Structured diff data
# # # #

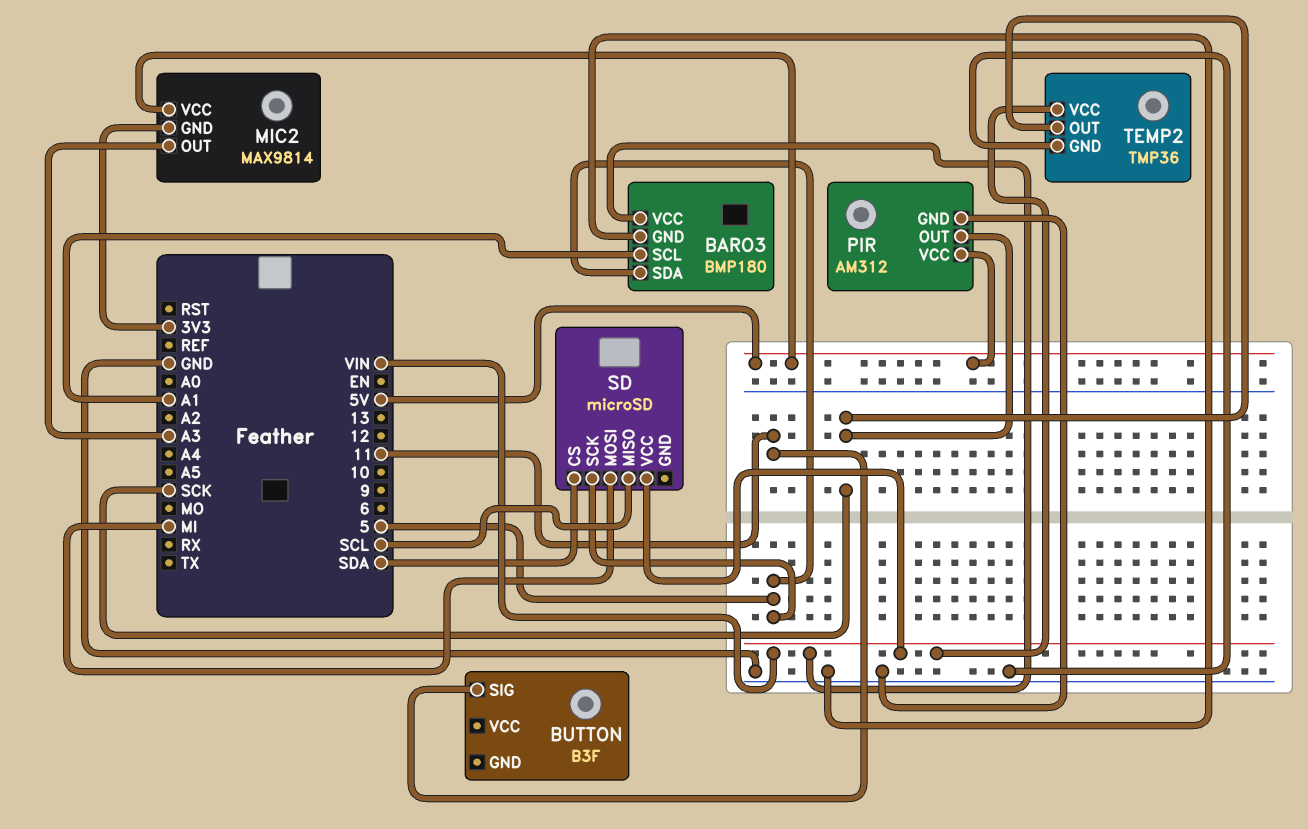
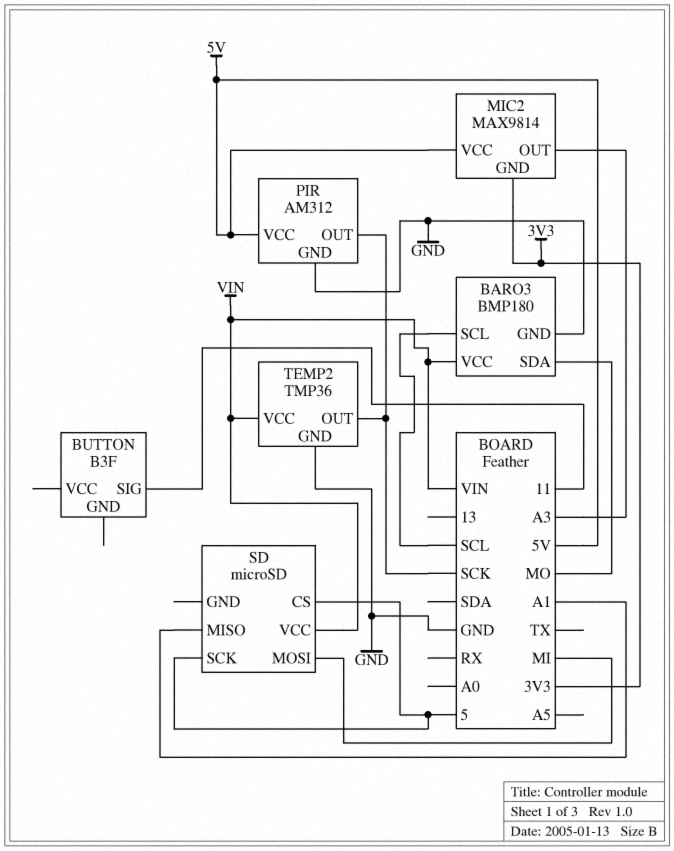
BARO3 pin SCL: A1 -> SCL
BARO3 pin SDA: 5 -> MO
SD pin CS: SDA -> 5
SD pin MISO: SCL -> A1

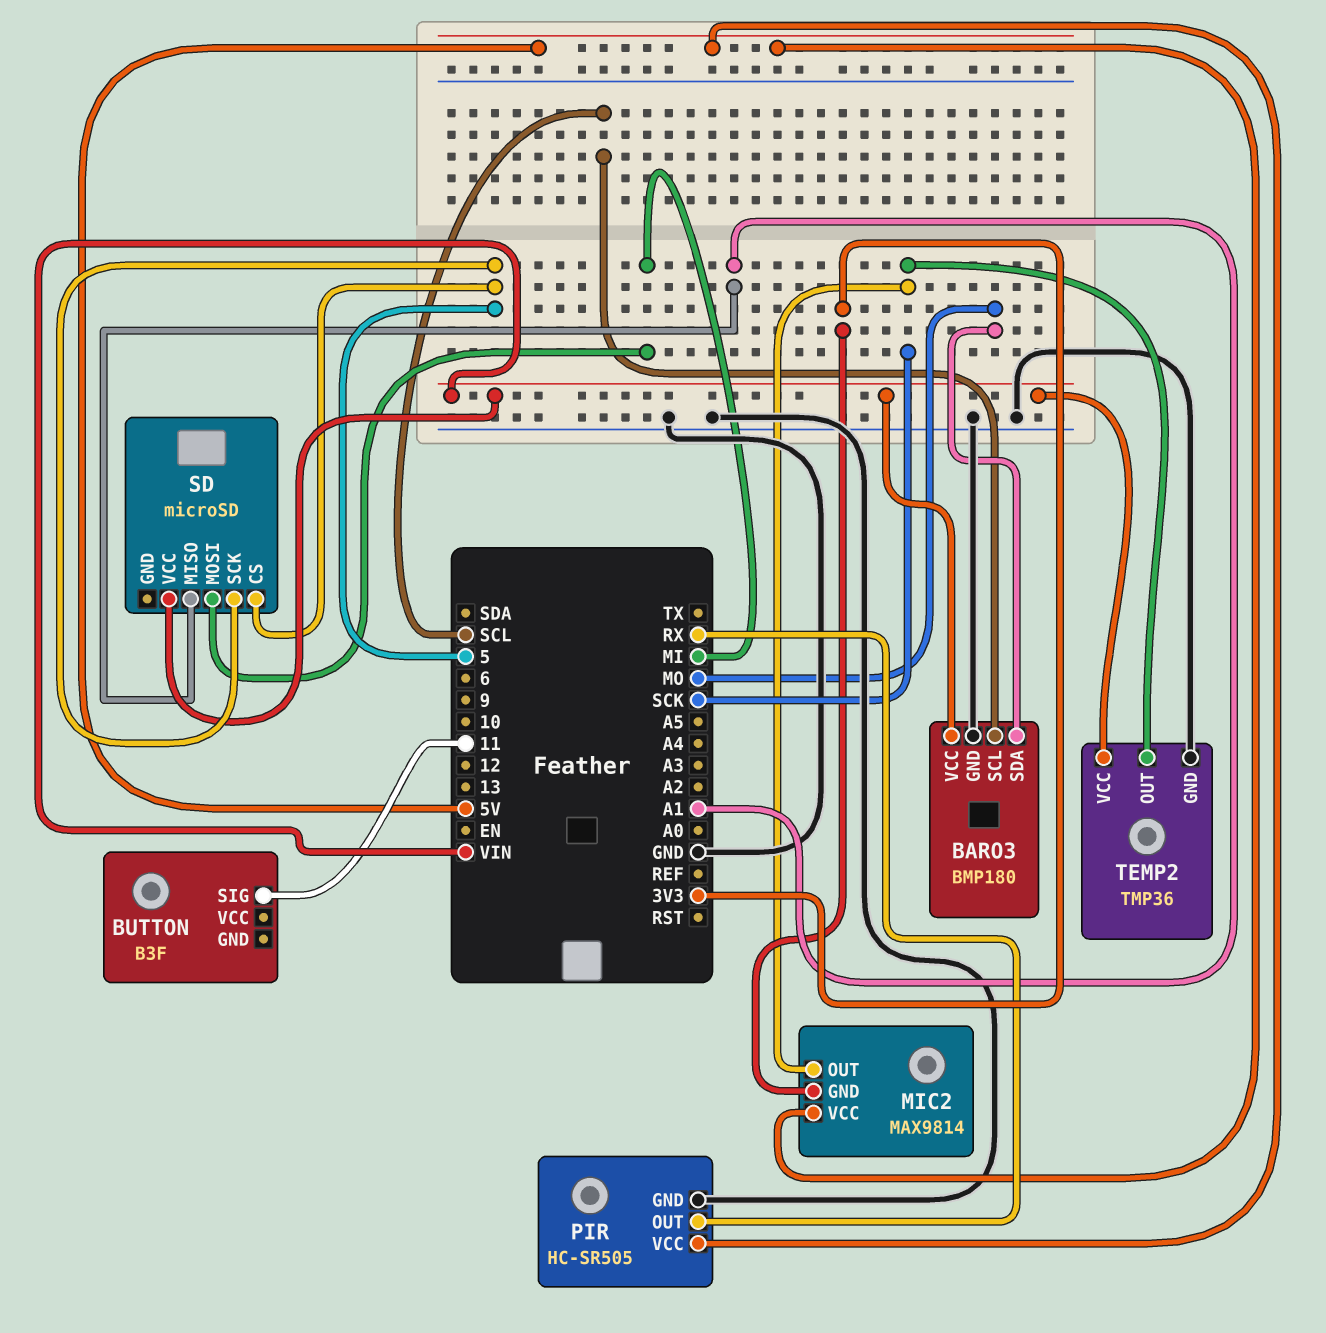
MIC2 pin OUT: A3 -> SCK
PIR: AM312 -> HC-SR505
PIR pin OUT: SCK -> RX

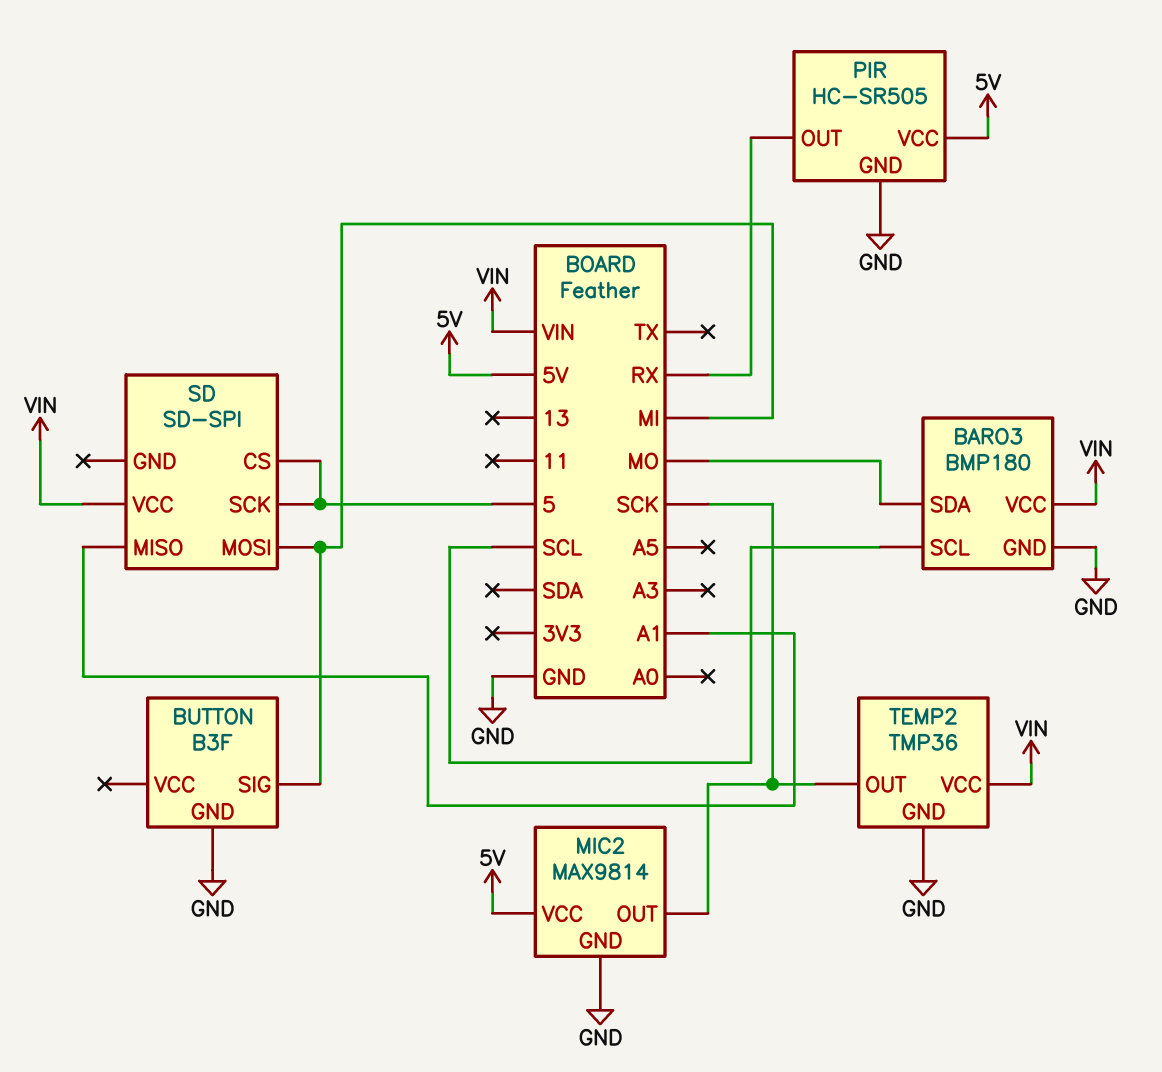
BUTTON pin GND: none -> GND
BUTTON pin SIG: 11 -> MI
MIC2 pin GND: 3V3 -> GND
SD: microSD -> SD-SPI

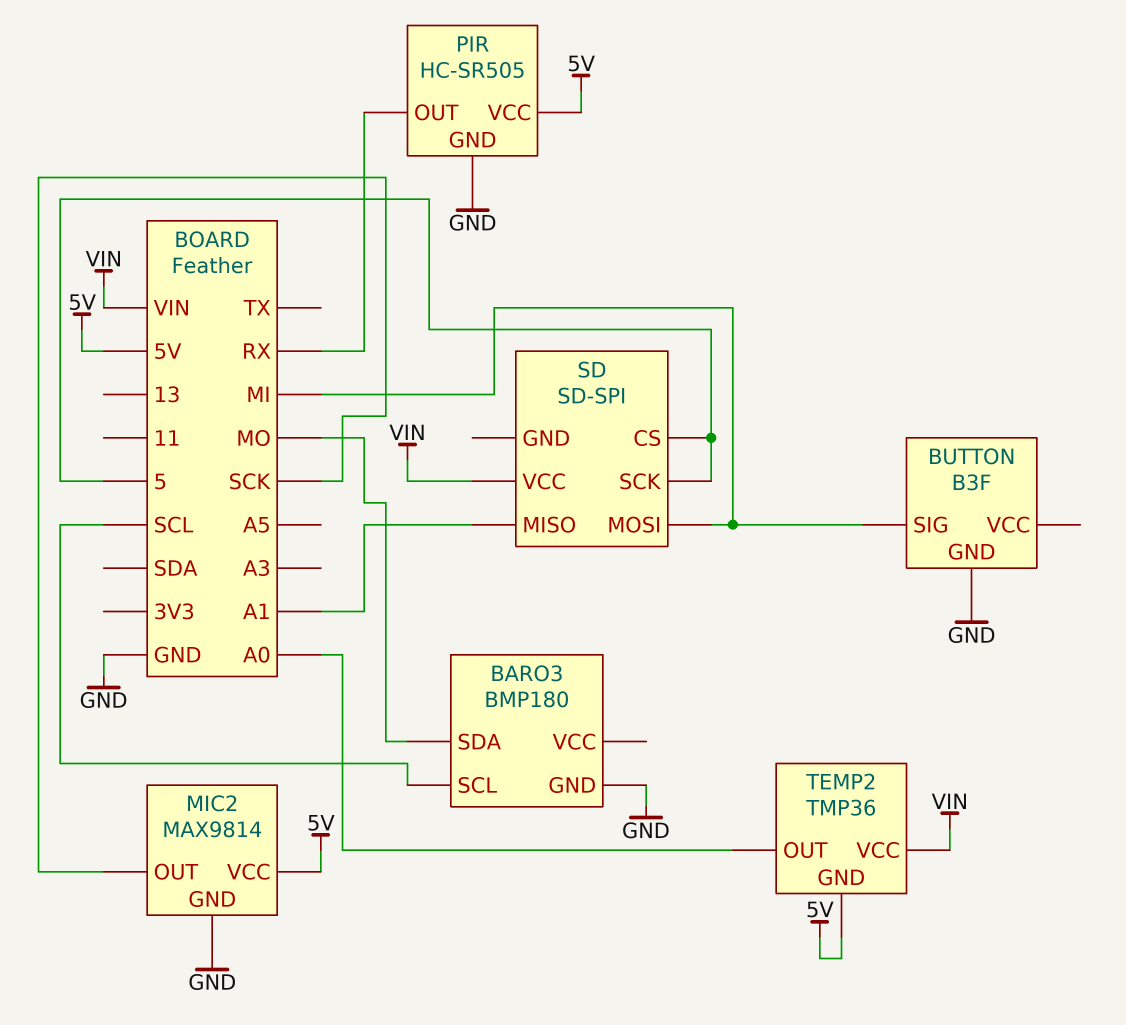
BARO3 pin VCC: VIN -> none
TEMP2 pin GND: GND -> 5V
TEMP2 pin OUT: SCK -> A0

# # # #

### WHAT THE TASK ASKS
A count is all that should be returned: the number of lines in these records containing the string "BUTTON".

### ANSWER BOX
2